Information supplied Start Marker

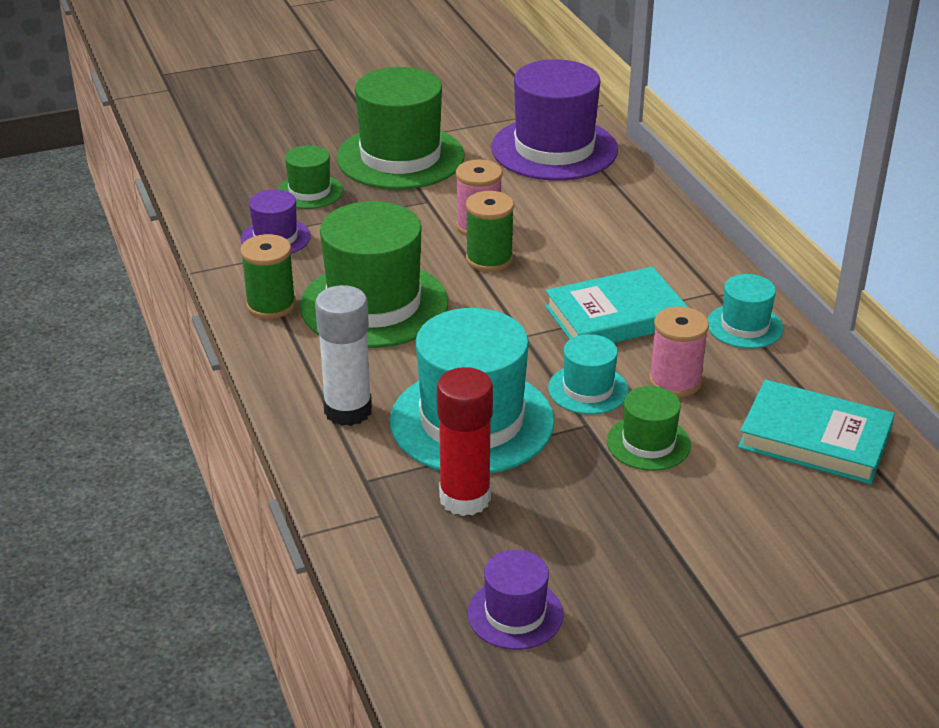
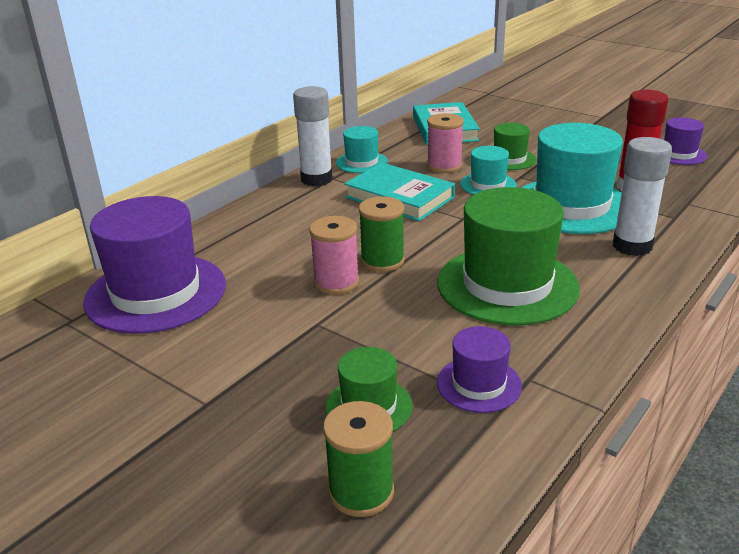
camera: 120 degrees left, 5 degrees down
(271, 305) = (577, 333): green spool -> green spool (361, 492)
(400, 157) = (238, 376): green hat -> none
(719, 280) = (316, 179): none -> white glue stick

Information supplied End Marker

Work instruction
From the line holding "(271, 305) = (577, 333): green" through the last line above, reproduce each line exactly and add nothing.

Your response
(271, 305) = (577, 333): green spool -> green spool (361, 492)
(400, 157) = (238, 376): green hat -> none
(719, 280) = (316, 179): none -> white glue stick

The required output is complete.